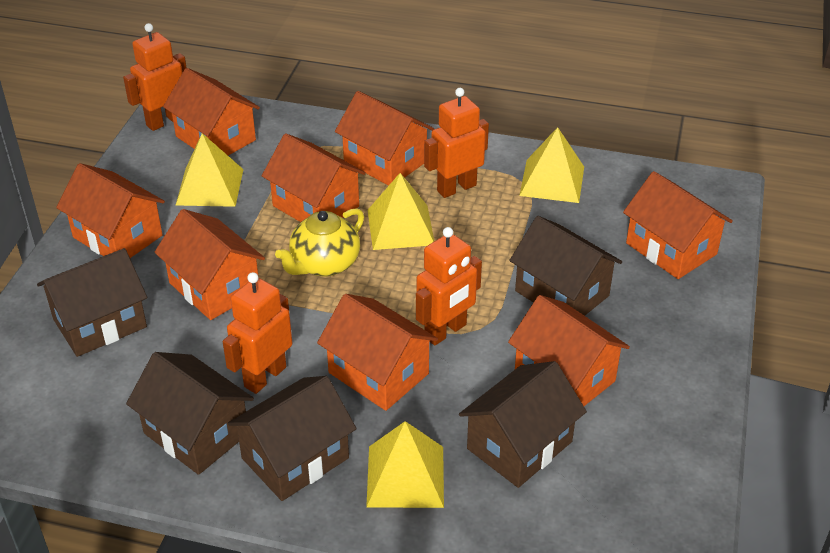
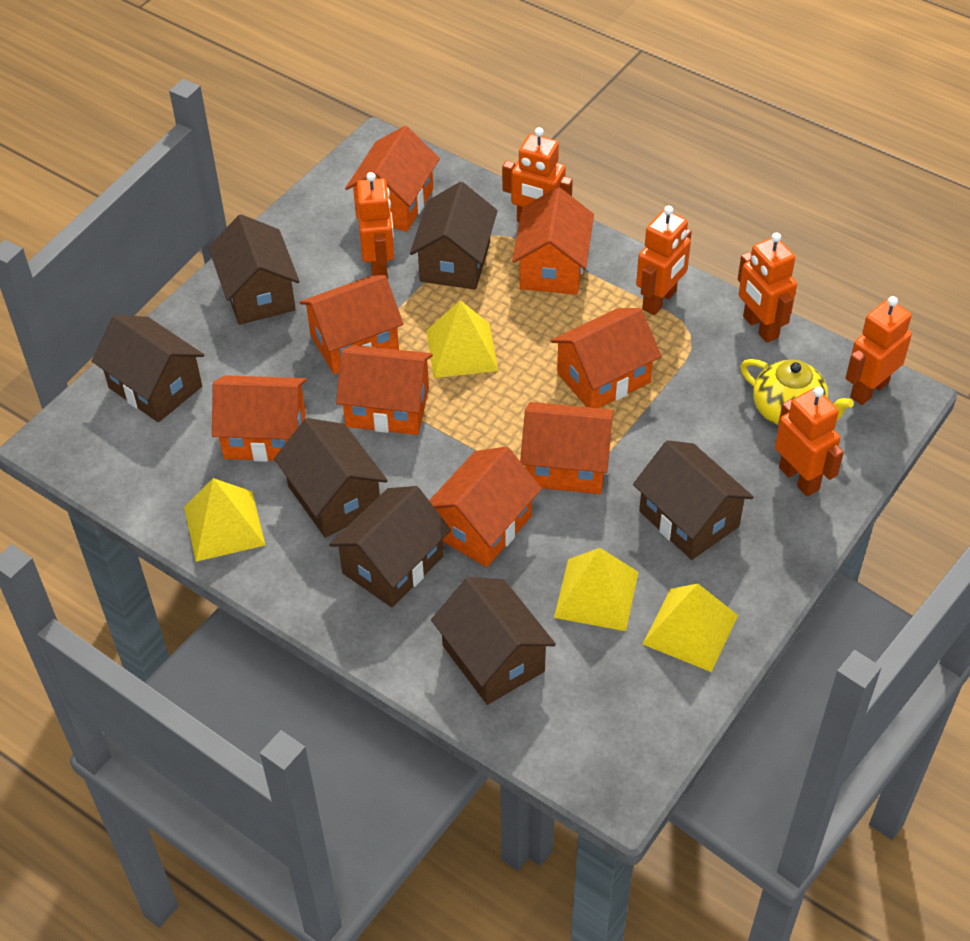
brown house: 5 -> 7
orange robot: 4 -> 6

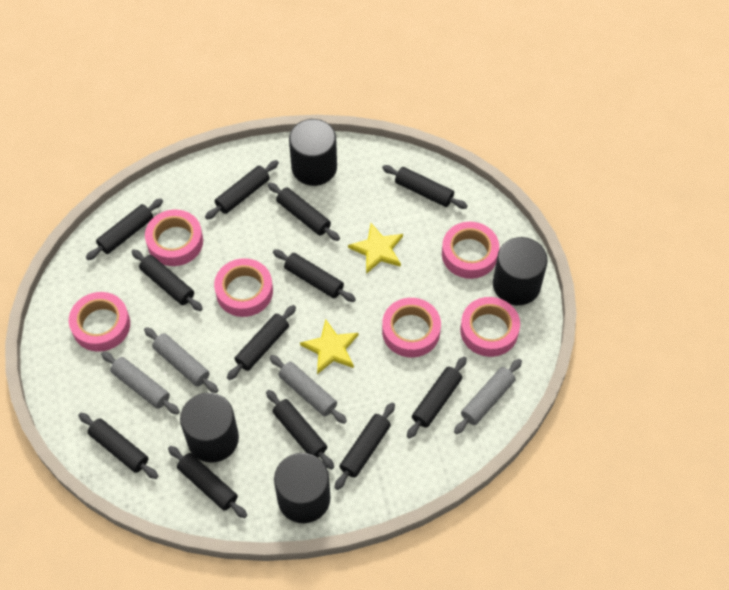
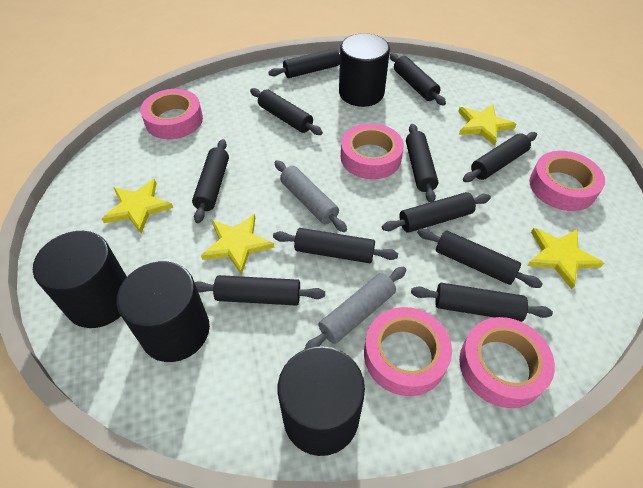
black rolling pin: 12 -> 11
grey rolling pin: 4 -> 2
pink tape: 6 -> 5
yellow star: 2 -> 4

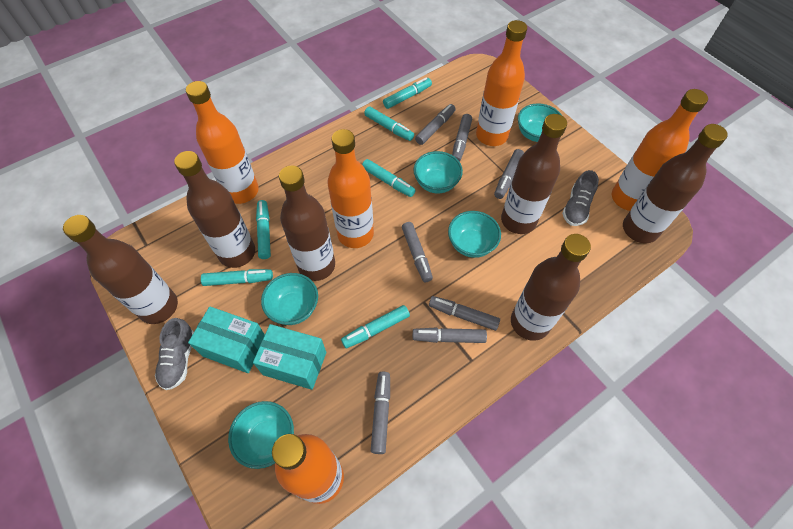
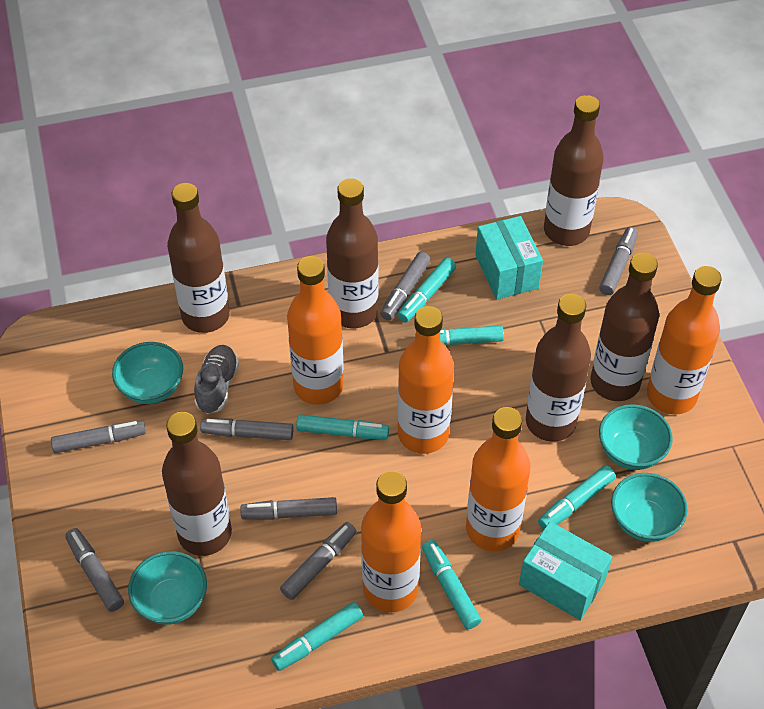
grey shoe: 2 -> 1
turquoise bowl: 5 -> 4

*EXERCISE INSTRUCTIONS*: From the line containing "orange robot: 4 -> 6" to the last line of the material, every line is to be reproduced exactly. No picture belongs in the copy.

*ANSWER TO THE EXERCISE*:
orange robot: 4 -> 6

black rolling pin: 12 -> 11
grey rolling pin: 4 -> 2
pink tape: 6 -> 5
yellow star: 2 -> 4

grey shoe: 2 -> 1
turquoise bowl: 5 -> 4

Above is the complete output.